▶ _Work instruction_:
Return an exact copy of the entries, skipping any picture you find.

▶ _Material for the task_:
☆ ☆ ☆

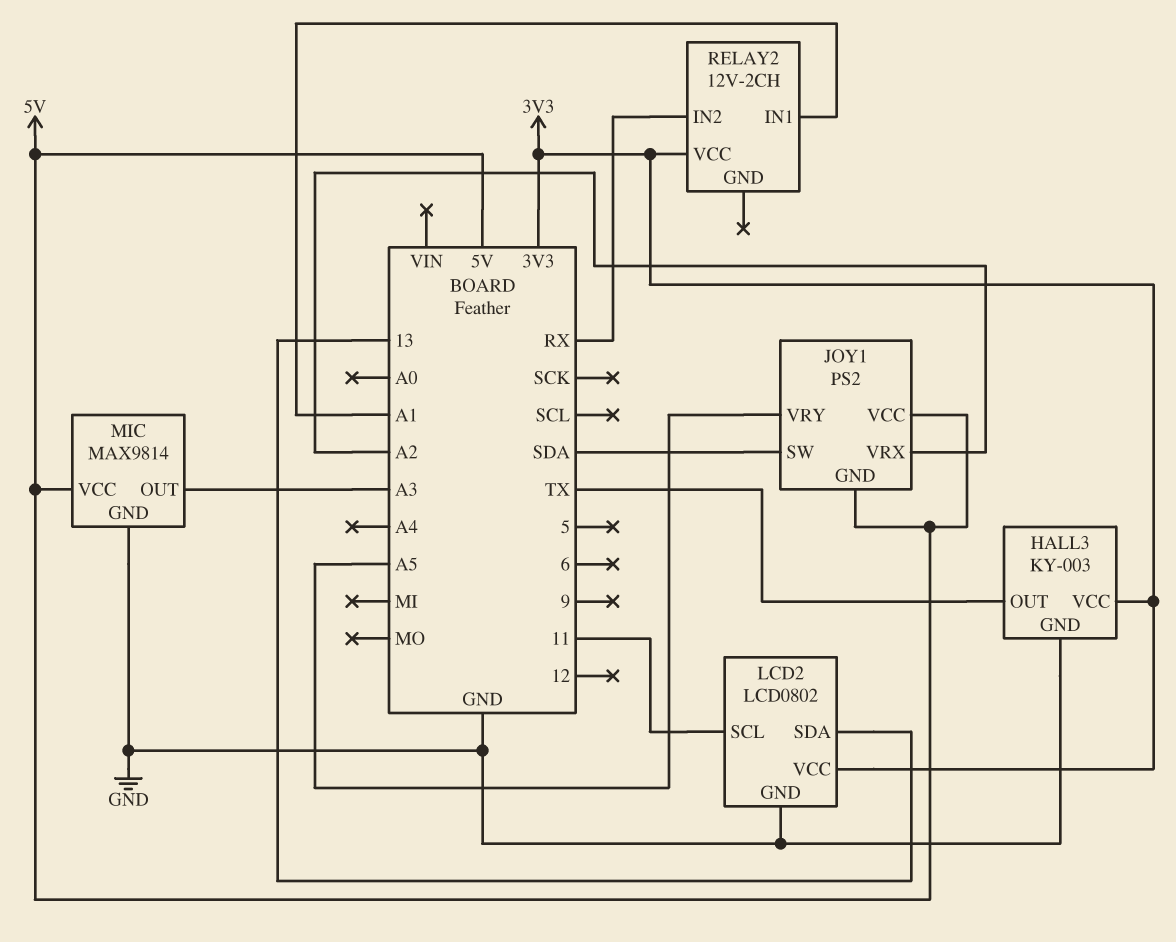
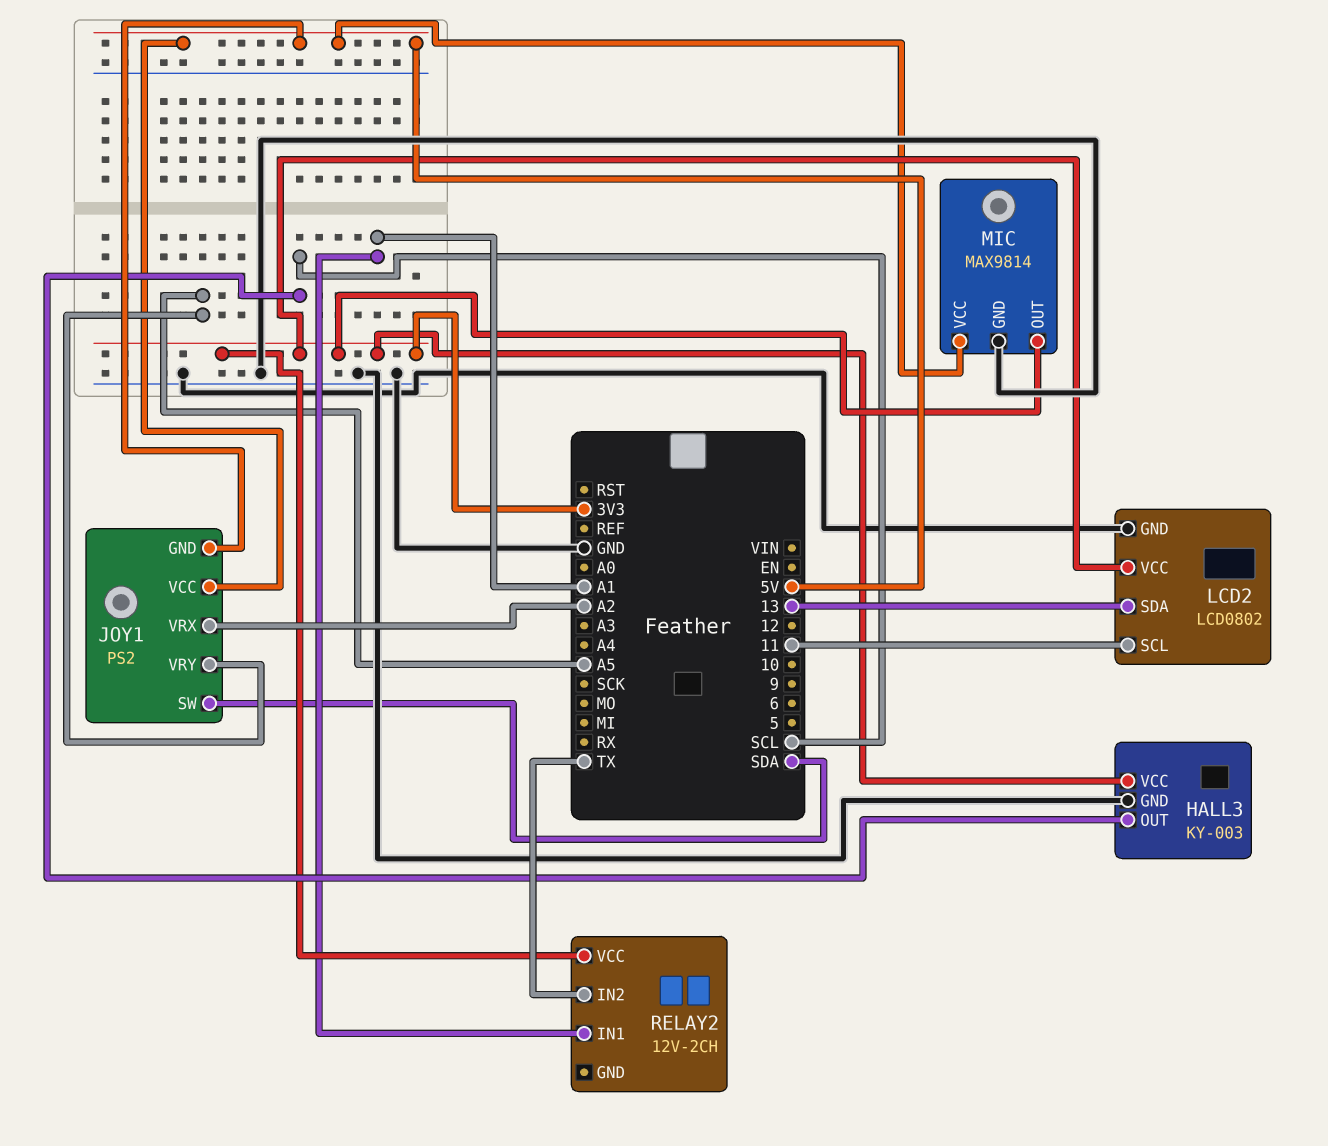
HALL3 pin OUT: TX -> SCL
MIC pin OUT: A3 -> 3V3
RELAY2 pin IN2: RX -> TX

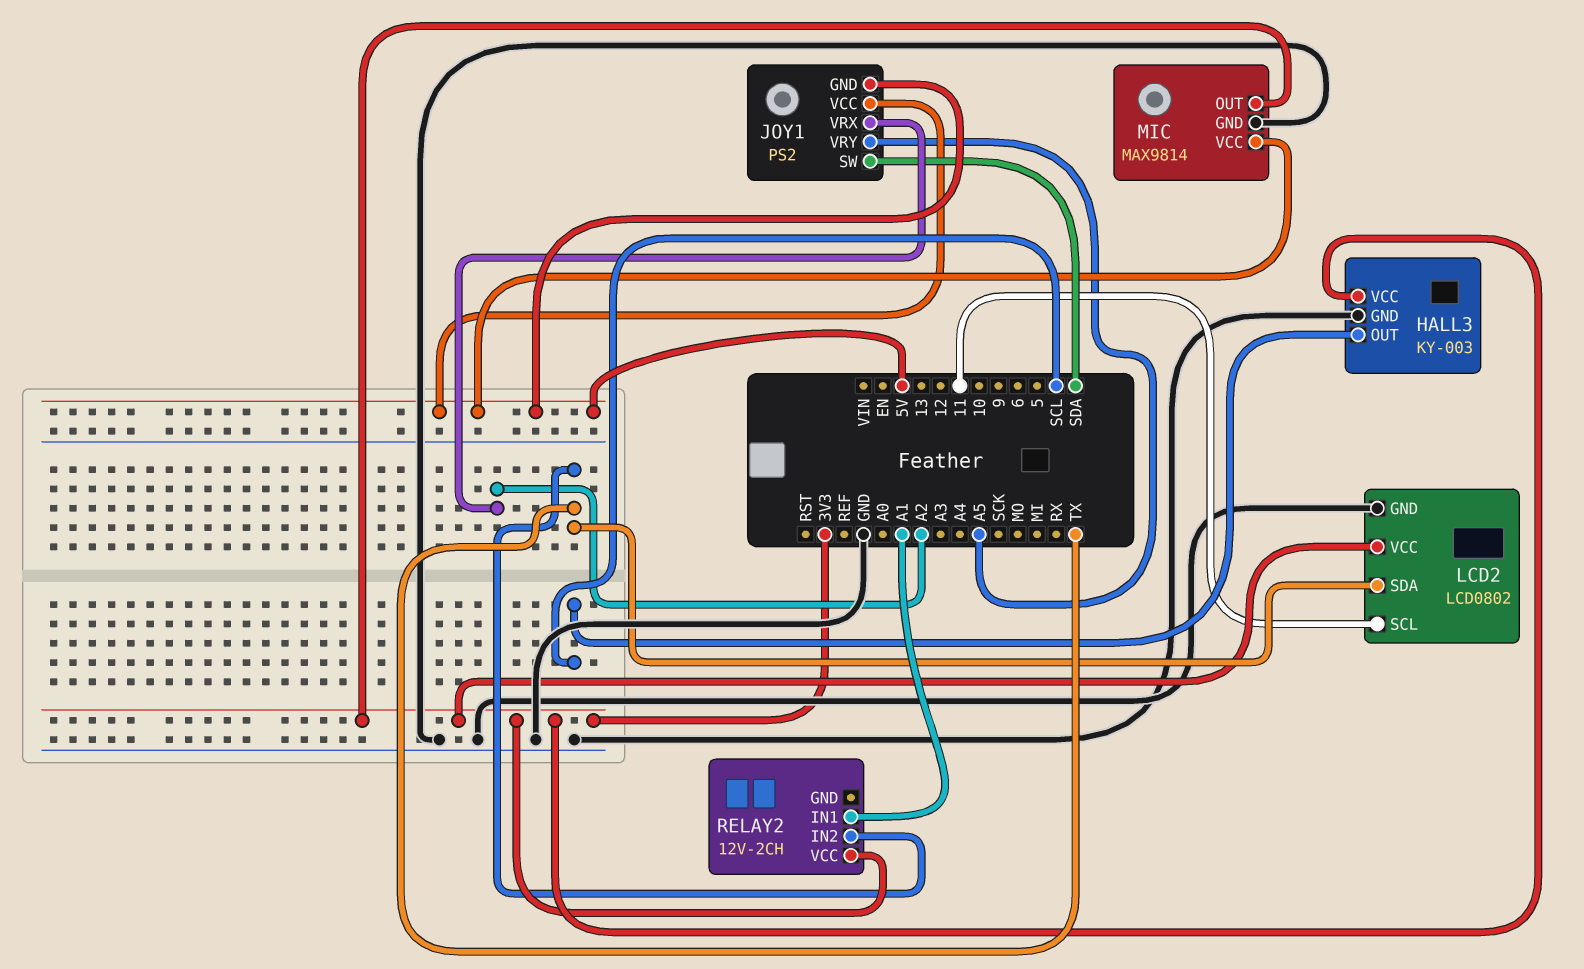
LCD2 pin SDA: 13 -> TX

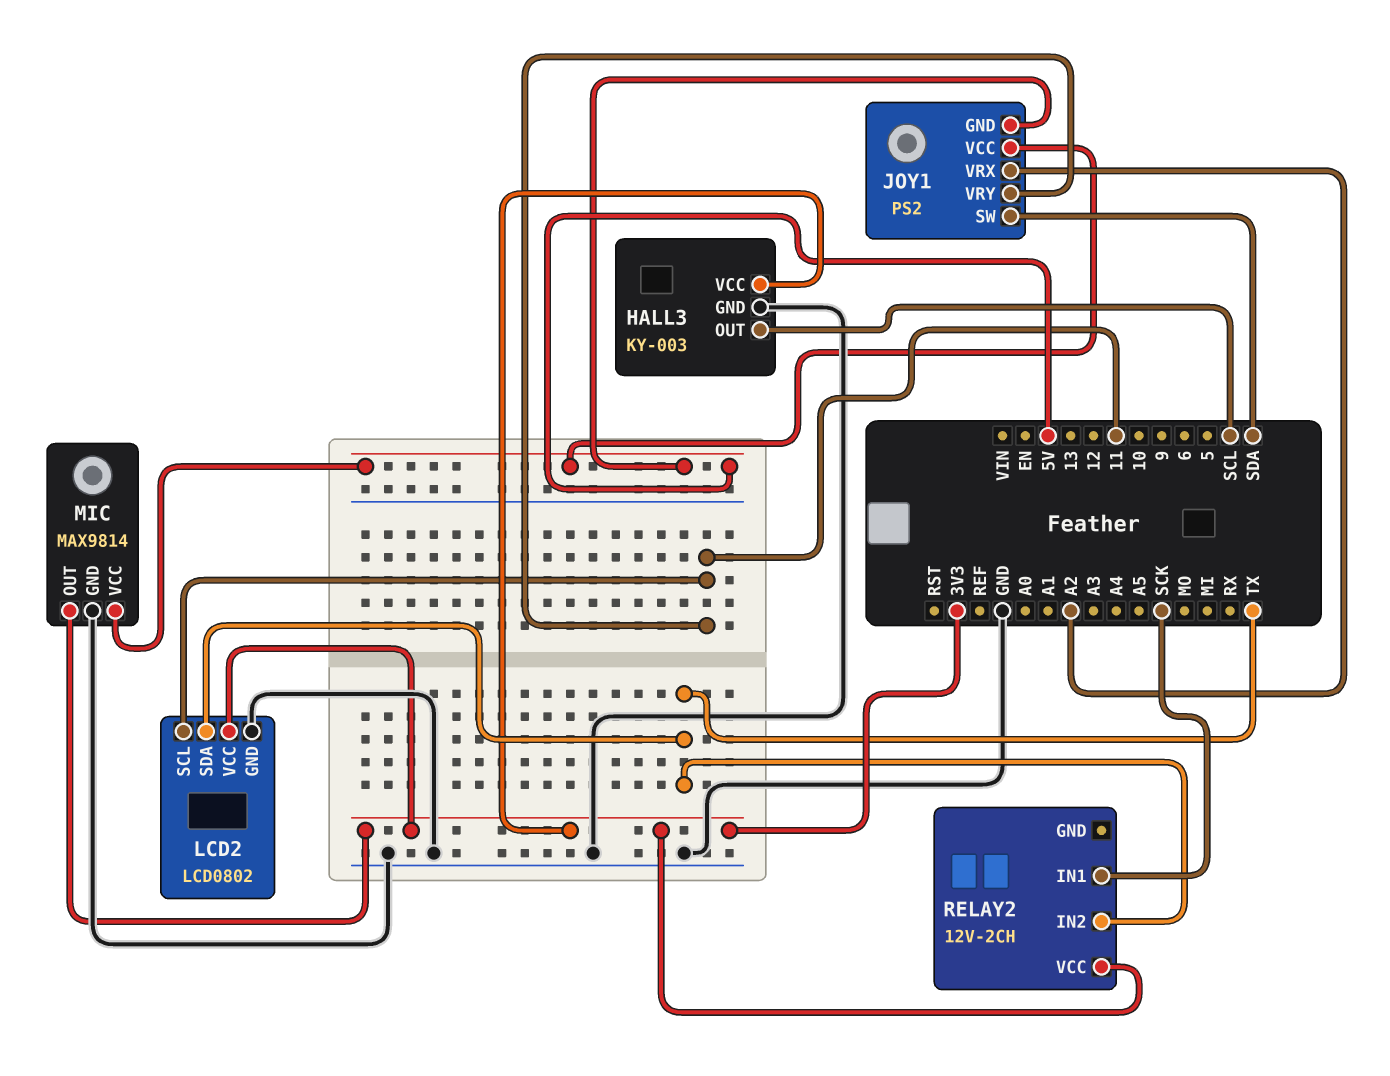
JOY1 pin VRY: A5 -> 11
RELAY2 pin IN1: A1 -> SCK

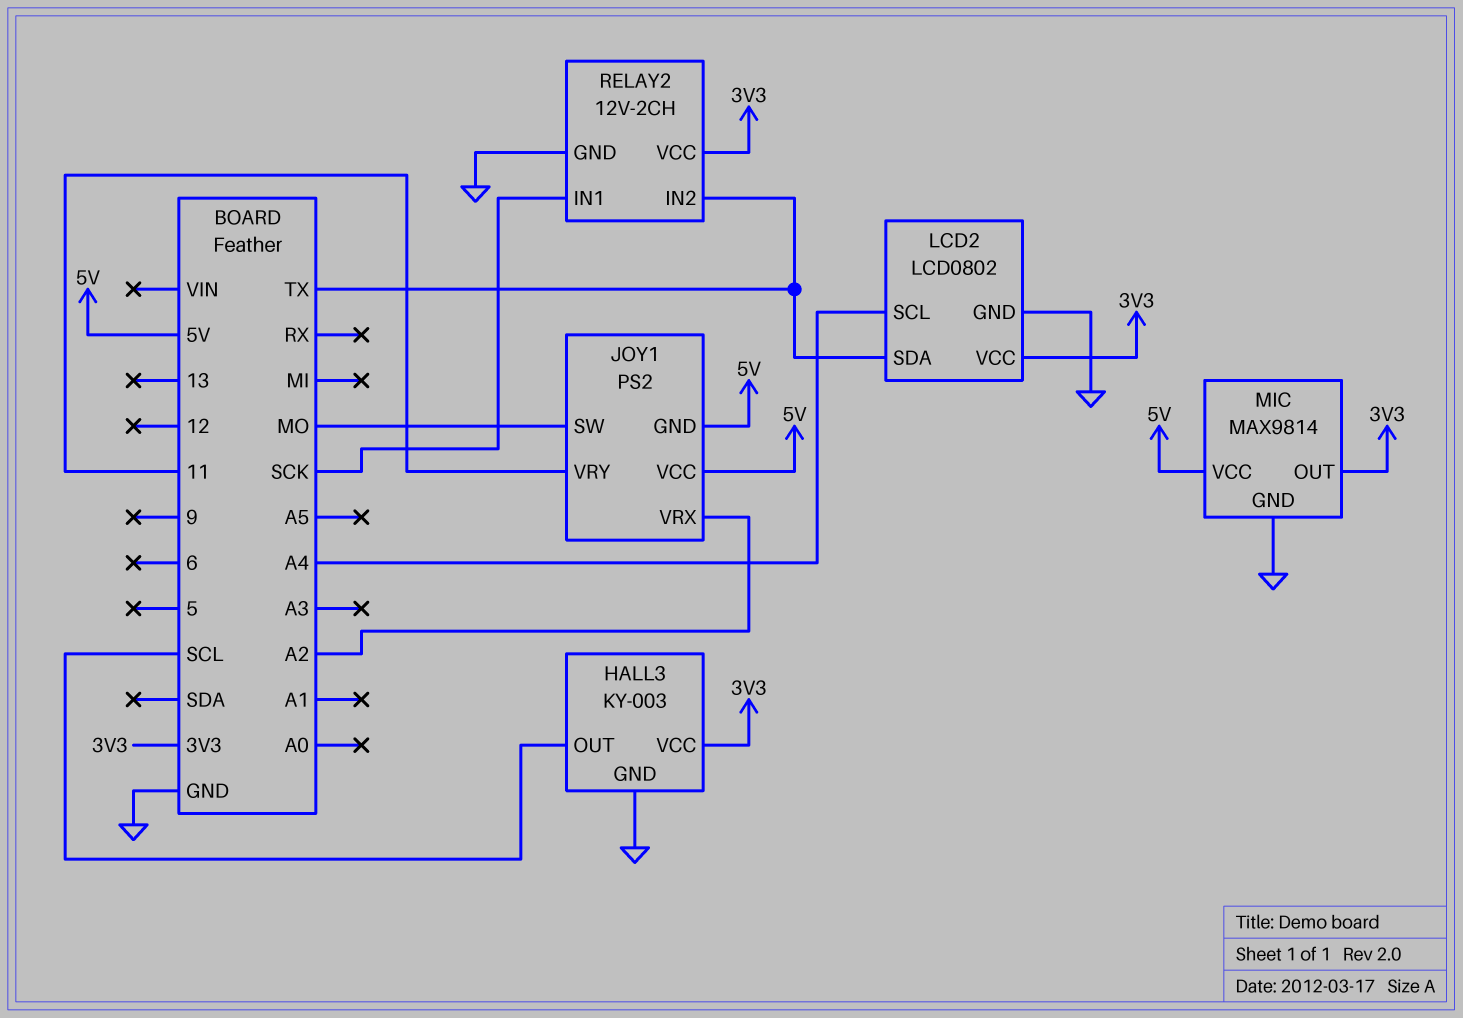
JOY1 pin SW: SDA -> MO
LCD2 pin SCL: 11 -> A4
RELAY2 pin GND: none -> GND

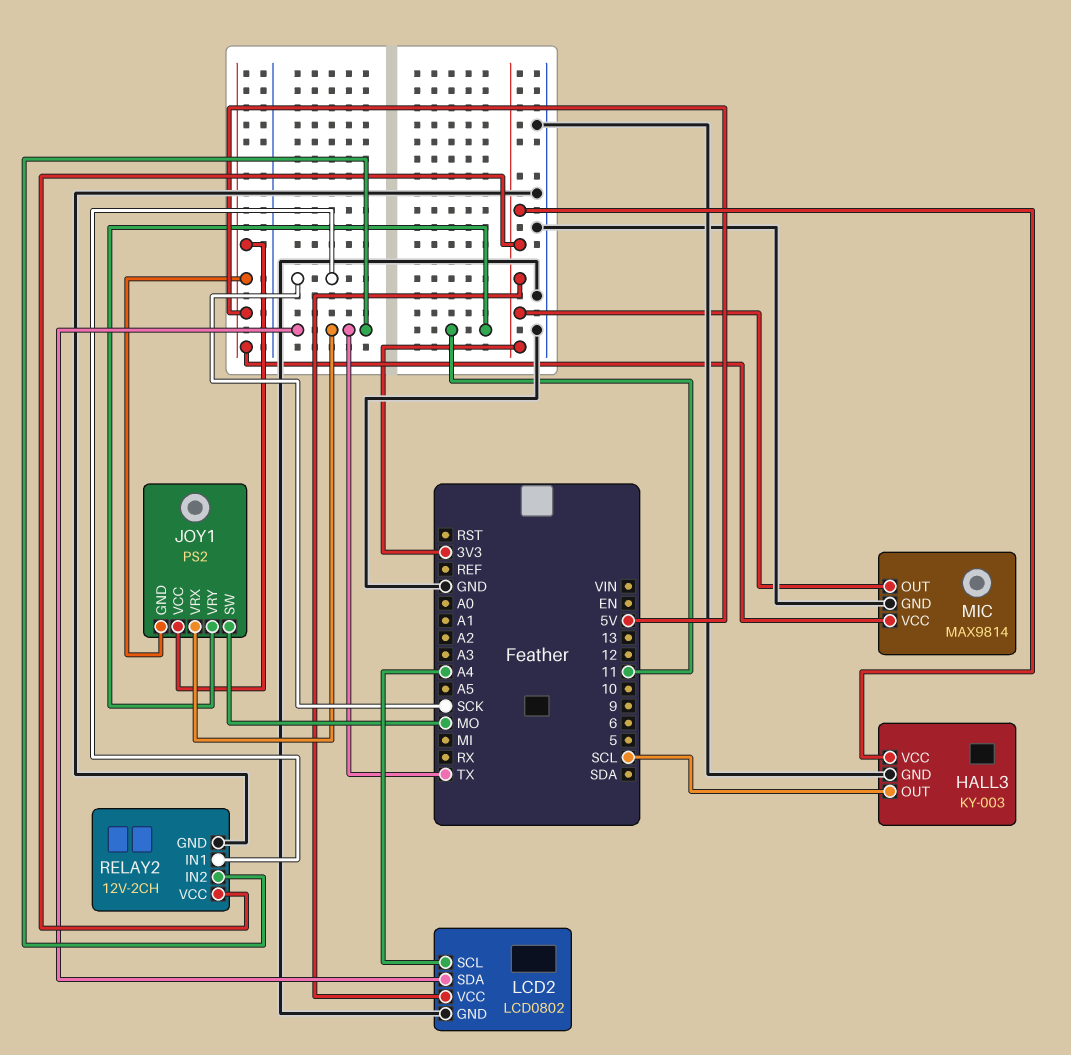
JOY1 pin VRX: A2 -> TX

☆ ☆ ☆

▶ _Expected answer_:
HALL3 pin OUT: TX -> SCL
MIC pin OUT: A3 -> 3V3
RELAY2 pin IN2: RX -> TX

LCD2 pin SDA: 13 -> TX

JOY1 pin VRY: A5 -> 11
RELAY2 pin IN1: A1 -> SCK

JOY1 pin SW: SDA -> MO
LCD2 pin SCL: 11 -> A4
RELAY2 pin GND: none -> GND

JOY1 pin VRX: A2 -> TX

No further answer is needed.